**Assigned task**. Write the records below out in full, character for character, with no pictures.

**Data excerpts**.
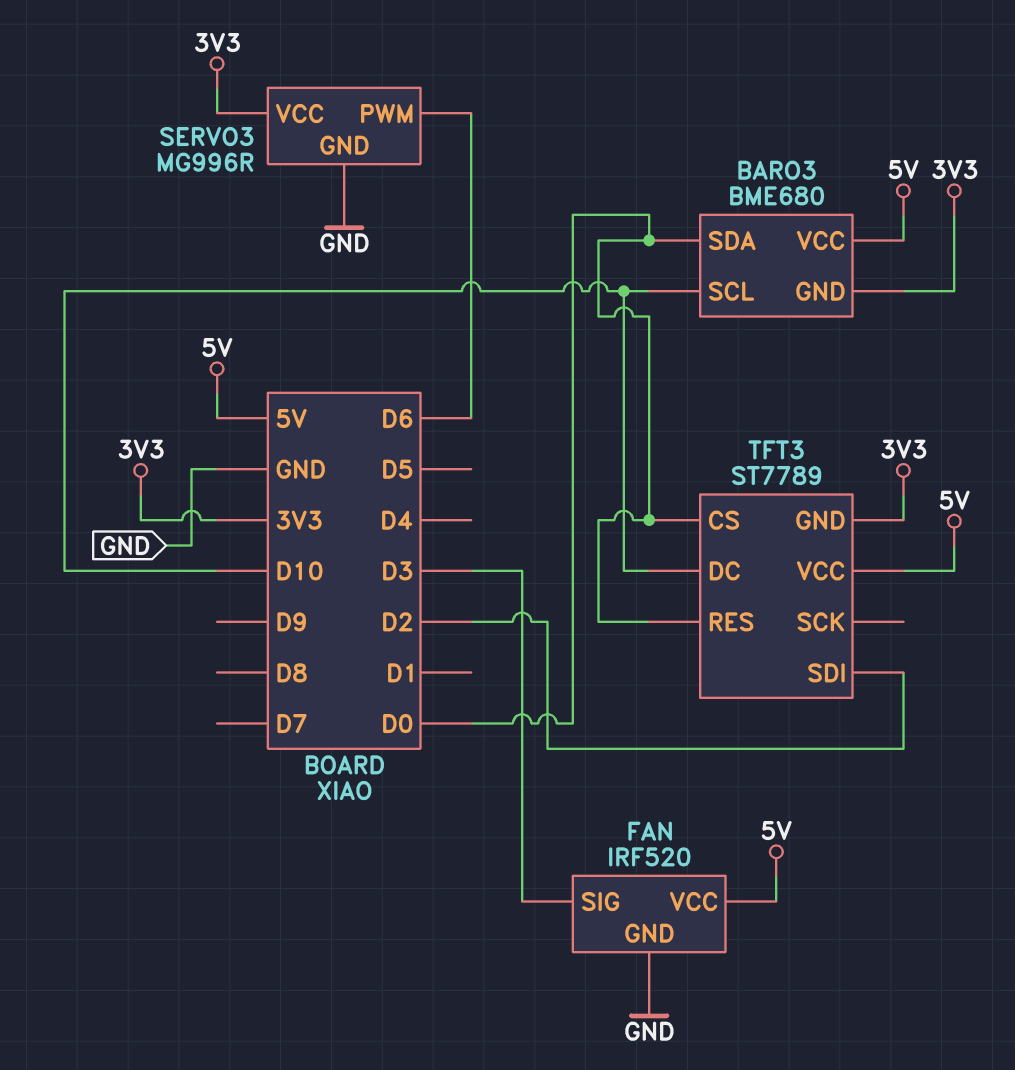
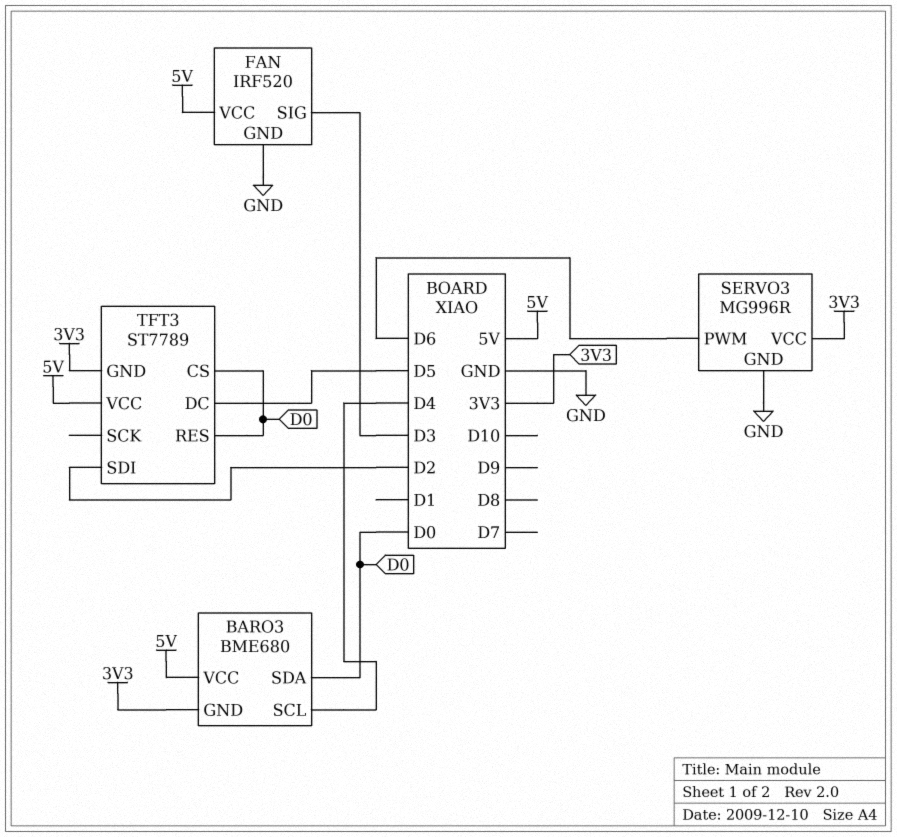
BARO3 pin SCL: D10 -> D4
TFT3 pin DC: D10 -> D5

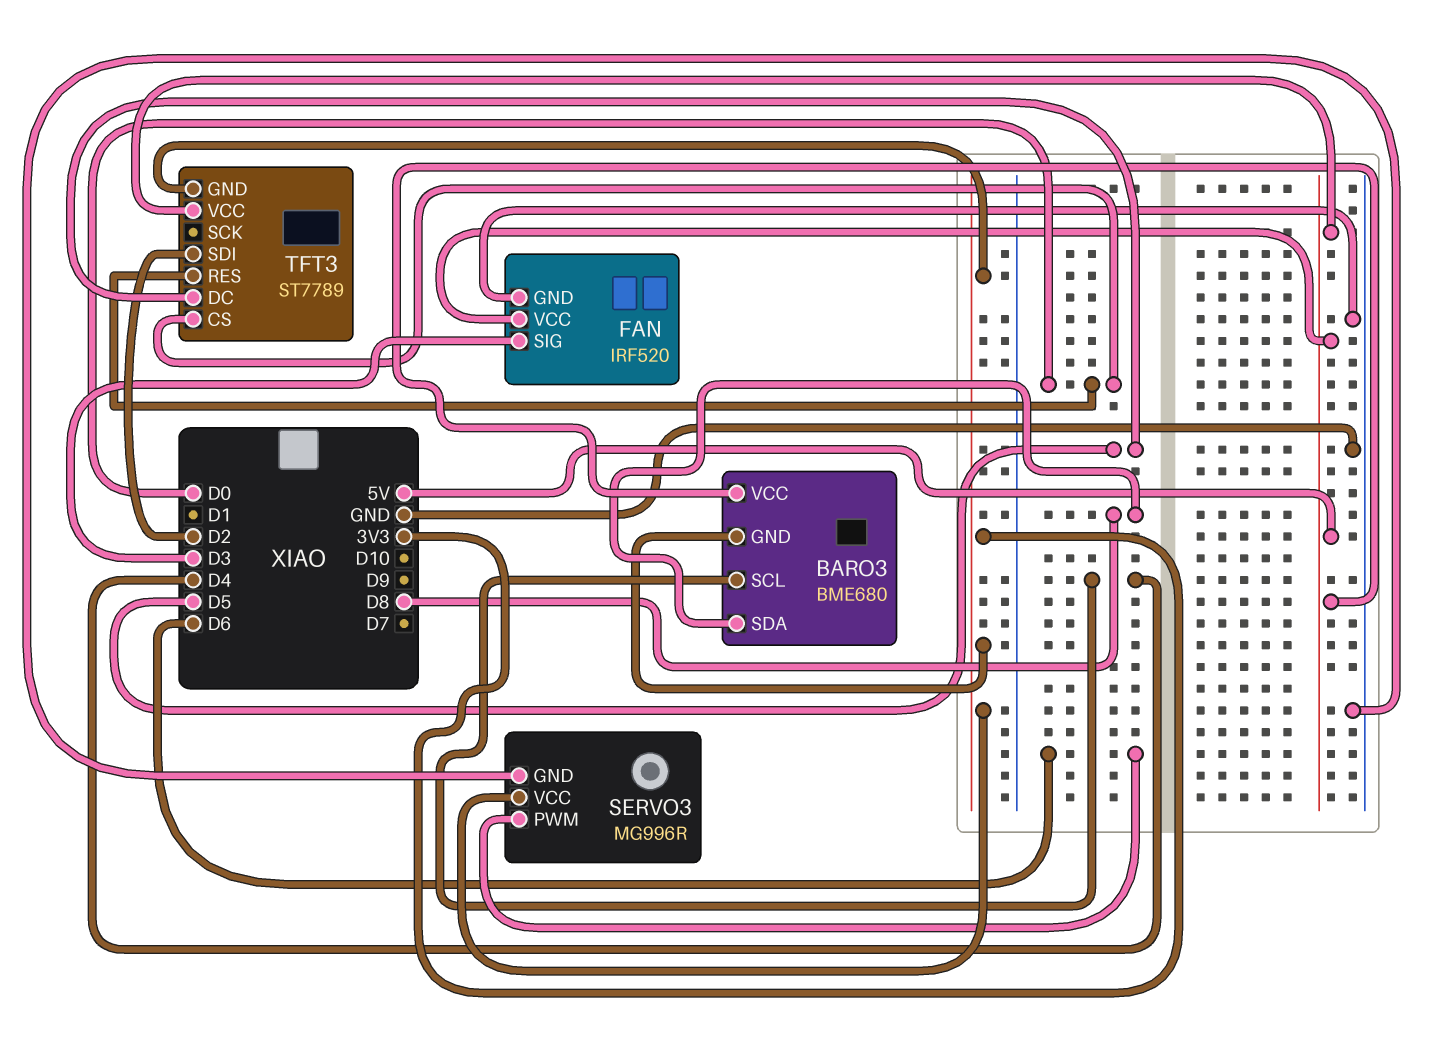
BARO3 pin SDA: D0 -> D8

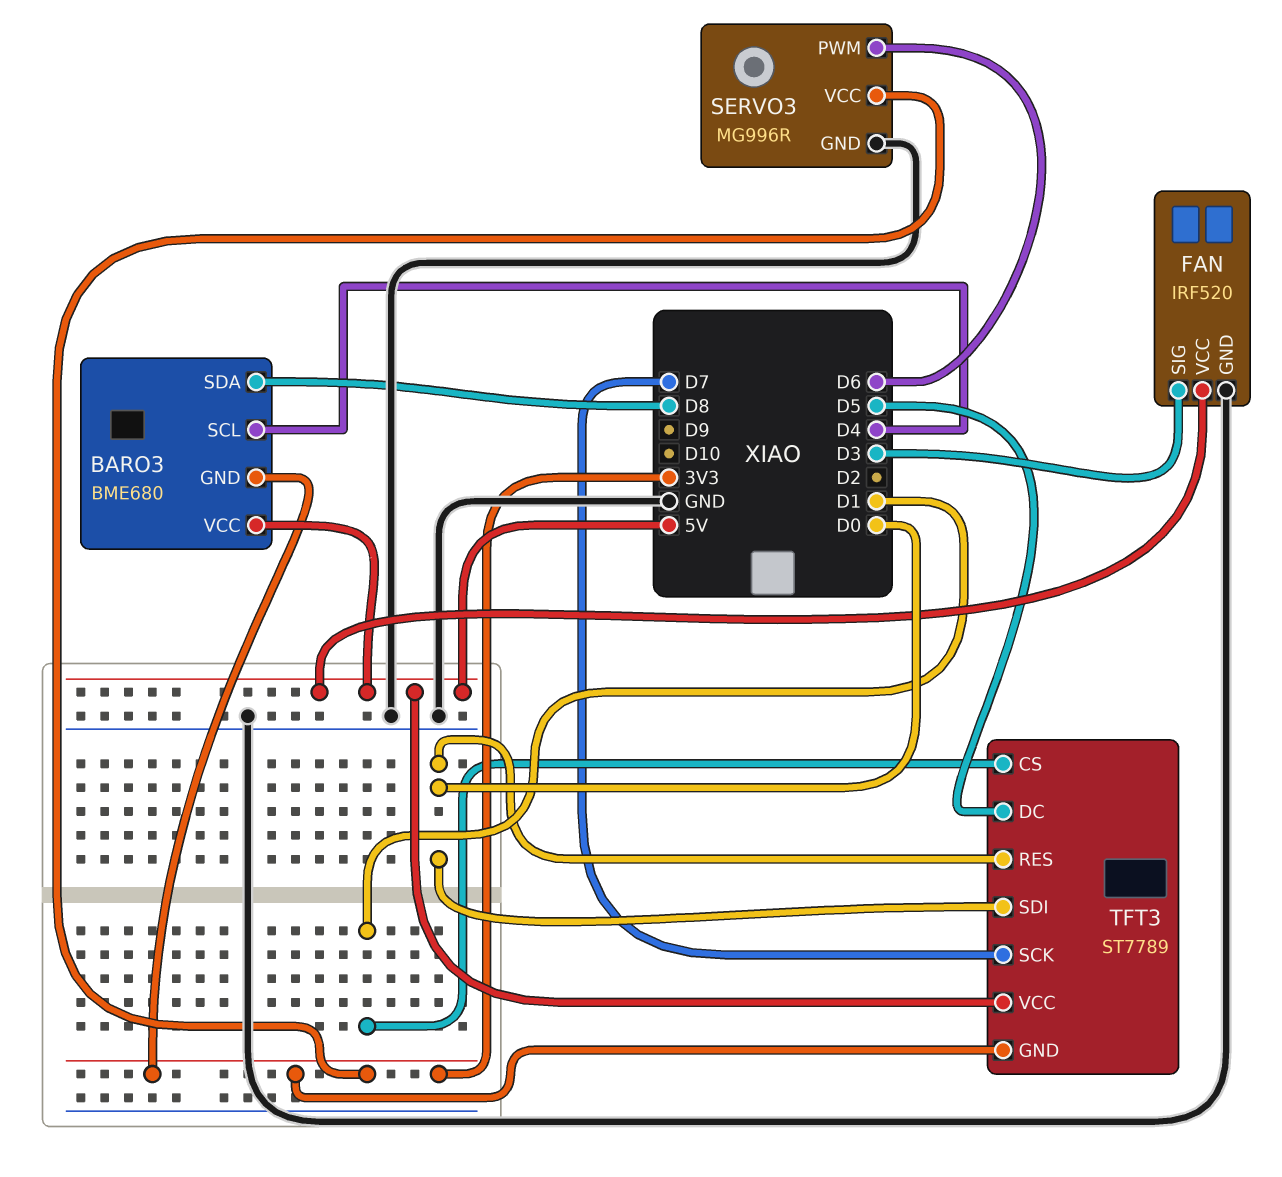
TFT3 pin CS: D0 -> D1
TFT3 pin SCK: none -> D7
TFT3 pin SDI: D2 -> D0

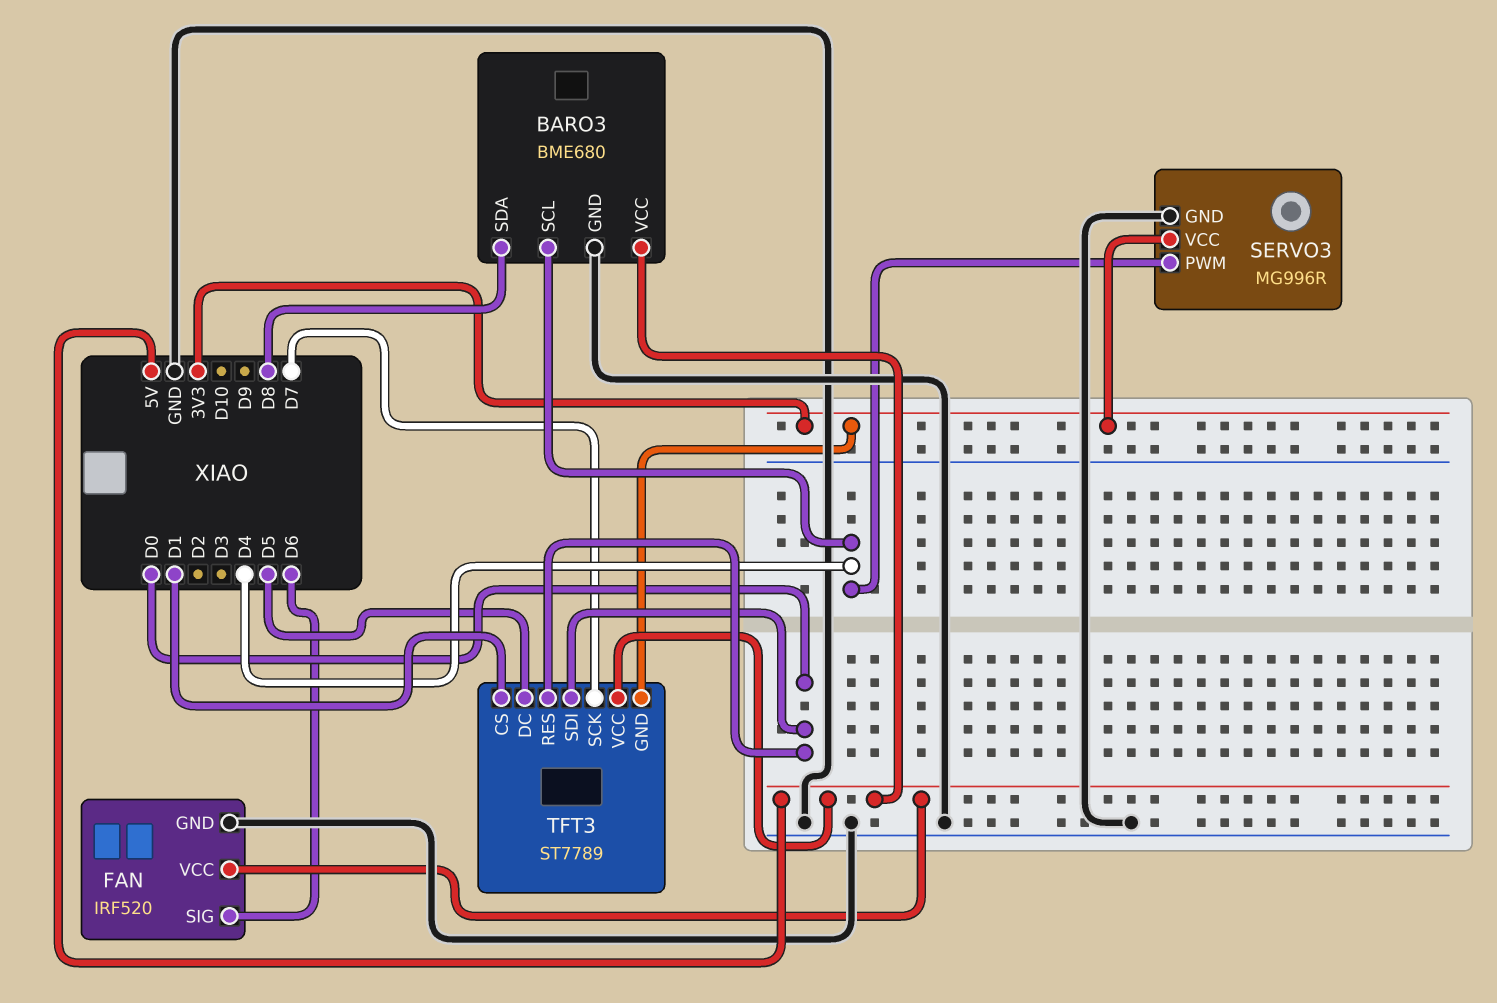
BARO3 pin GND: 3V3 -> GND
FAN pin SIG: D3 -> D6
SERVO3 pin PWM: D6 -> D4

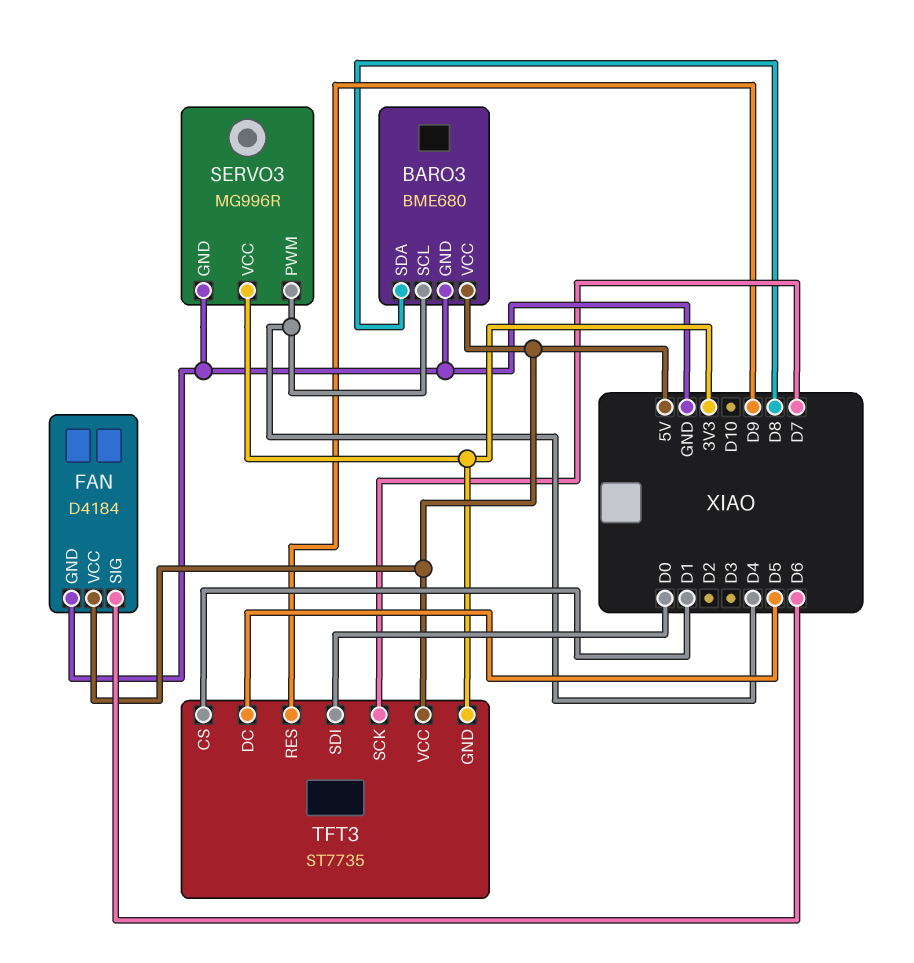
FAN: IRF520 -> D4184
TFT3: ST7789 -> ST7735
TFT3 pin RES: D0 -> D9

**Expected output**.
BARO3 pin SCL: D10 -> D4
TFT3 pin DC: D10 -> D5

BARO3 pin SDA: D0 -> D8

TFT3 pin CS: D0 -> D1
TFT3 pin SCK: none -> D7
TFT3 pin SDI: D2 -> D0

BARO3 pin GND: 3V3 -> GND
FAN pin SIG: D3 -> D6
SERVO3 pin PWM: D6 -> D4

FAN: IRF520 -> D4184
TFT3: ST7789 -> ST7735
TFT3 pin RES: D0 -> D9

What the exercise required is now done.